- [PROVIDED RECORDS]
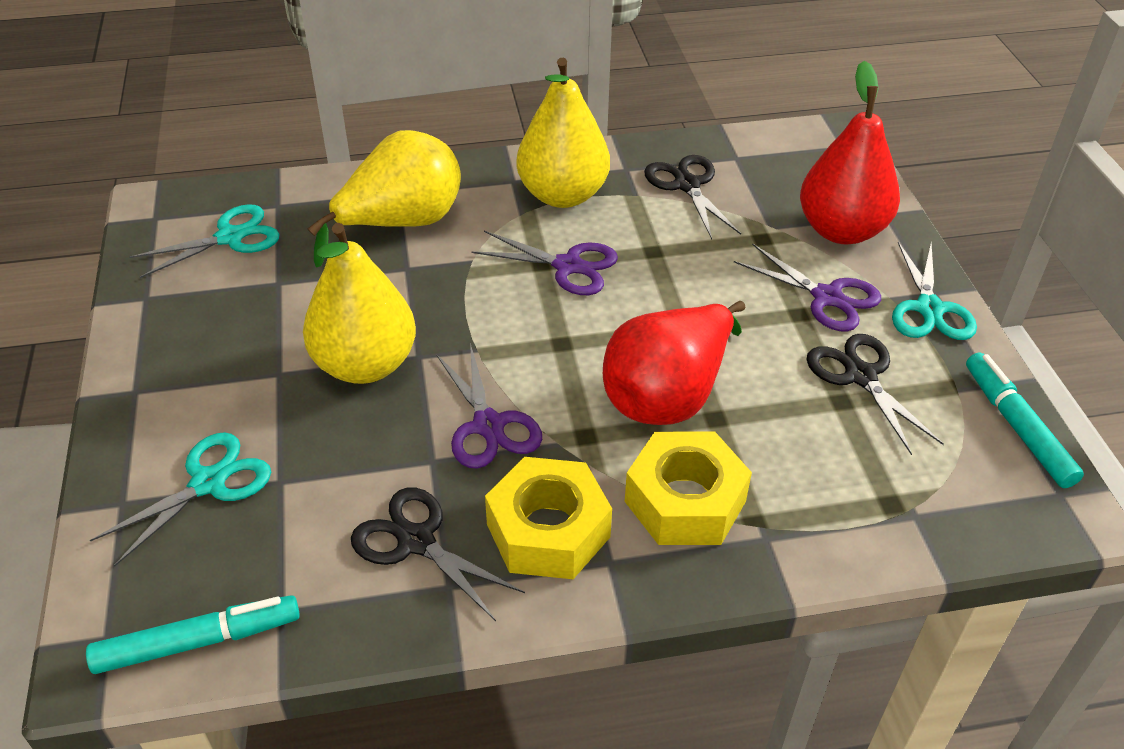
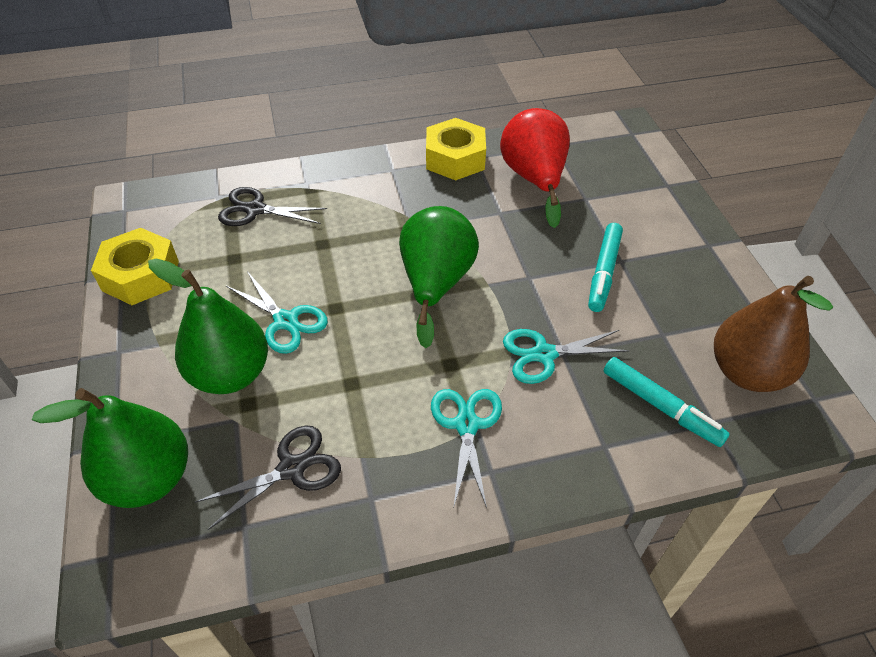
black scissors: 3 -> 2
brown pear: 0 -> 1
green pear: 0 -> 3
purple scissors: 3 -> 0
red pear: 2 -> 1
yellow pear: 3 -> 0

- [WHAT YOU ARE ASKED TO DO]
Without the pictures, repeat the listing exactly as it reads.

- [YOUR SOLUTION]
black scissors: 3 -> 2
brown pear: 0 -> 1
green pear: 0 -> 3
purple scissors: 3 -> 0
red pear: 2 -> 1
yellow pear: 3 -> 0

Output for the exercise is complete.